▸ **Available data**

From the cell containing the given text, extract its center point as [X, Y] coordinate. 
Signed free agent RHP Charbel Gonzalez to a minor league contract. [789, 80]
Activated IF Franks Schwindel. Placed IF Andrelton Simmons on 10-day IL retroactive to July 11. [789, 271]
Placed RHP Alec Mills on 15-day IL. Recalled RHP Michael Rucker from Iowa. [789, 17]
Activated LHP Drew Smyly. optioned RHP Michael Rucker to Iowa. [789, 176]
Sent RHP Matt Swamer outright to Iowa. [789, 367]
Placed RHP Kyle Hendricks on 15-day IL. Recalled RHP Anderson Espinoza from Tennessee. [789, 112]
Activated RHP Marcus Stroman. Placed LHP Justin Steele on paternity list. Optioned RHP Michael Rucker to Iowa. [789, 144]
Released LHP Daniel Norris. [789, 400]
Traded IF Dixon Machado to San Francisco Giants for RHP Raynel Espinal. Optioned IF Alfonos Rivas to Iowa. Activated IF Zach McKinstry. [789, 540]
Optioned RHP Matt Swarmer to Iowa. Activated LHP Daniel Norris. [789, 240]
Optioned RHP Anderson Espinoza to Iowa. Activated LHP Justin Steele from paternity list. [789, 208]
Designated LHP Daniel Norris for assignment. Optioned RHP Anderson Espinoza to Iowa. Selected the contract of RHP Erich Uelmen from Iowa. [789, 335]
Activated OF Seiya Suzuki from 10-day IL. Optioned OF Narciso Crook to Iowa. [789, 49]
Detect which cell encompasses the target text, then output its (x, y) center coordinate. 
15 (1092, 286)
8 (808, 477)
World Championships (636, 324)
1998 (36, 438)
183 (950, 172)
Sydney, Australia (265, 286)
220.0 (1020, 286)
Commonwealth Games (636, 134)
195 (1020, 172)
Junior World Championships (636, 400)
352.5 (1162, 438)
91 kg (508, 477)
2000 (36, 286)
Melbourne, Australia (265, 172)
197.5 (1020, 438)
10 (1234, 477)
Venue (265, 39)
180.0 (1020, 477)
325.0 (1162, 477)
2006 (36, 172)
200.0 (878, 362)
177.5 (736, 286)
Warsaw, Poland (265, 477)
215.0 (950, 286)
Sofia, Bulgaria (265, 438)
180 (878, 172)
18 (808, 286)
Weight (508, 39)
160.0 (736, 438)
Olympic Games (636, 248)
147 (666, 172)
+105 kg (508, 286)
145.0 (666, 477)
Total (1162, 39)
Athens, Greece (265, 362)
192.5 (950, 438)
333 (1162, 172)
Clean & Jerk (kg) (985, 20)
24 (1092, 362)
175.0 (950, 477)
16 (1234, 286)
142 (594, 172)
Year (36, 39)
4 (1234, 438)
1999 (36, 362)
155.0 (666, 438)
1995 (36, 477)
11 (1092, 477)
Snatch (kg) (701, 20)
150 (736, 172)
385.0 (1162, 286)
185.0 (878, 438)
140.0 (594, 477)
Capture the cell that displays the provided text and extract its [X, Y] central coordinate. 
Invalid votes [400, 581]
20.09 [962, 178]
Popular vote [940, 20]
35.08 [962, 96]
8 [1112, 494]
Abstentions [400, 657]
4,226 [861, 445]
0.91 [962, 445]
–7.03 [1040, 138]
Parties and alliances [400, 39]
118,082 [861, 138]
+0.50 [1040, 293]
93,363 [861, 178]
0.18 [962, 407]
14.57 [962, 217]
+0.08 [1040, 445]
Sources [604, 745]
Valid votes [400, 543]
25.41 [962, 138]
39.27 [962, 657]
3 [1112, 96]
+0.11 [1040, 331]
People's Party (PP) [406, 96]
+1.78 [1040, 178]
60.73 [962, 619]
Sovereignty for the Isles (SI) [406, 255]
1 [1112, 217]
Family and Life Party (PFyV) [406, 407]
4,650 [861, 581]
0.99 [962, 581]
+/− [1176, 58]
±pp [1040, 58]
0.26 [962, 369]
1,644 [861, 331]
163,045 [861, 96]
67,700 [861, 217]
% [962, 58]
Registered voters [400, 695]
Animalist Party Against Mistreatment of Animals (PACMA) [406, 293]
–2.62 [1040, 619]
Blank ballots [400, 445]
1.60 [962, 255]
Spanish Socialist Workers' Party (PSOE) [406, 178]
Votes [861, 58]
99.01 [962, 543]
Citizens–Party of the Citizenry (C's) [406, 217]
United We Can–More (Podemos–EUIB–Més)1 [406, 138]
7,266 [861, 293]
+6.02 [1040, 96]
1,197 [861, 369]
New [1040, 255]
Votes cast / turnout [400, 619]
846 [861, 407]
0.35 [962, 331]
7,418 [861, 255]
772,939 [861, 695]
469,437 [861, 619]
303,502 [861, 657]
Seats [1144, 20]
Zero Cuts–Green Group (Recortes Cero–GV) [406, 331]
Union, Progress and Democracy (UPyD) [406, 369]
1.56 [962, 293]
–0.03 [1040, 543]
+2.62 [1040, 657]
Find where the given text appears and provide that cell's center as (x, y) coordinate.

▸ **Short exercise**
Find each line in the records that contains the string "Party" and copy those lines out. The match is case-sensitive.

▸ **Solution for this task**
People's Party (PP) [406, 96]
Family and Life Party (PFyV) [406, 407]
Animalist Party Against Mistreatment of Animals (PACMA) [406, 293]
Spanish Socialist Workers' Party (PSOE) [406, 178]
Citizens–Party of the Citizenry (C's) [406, 217]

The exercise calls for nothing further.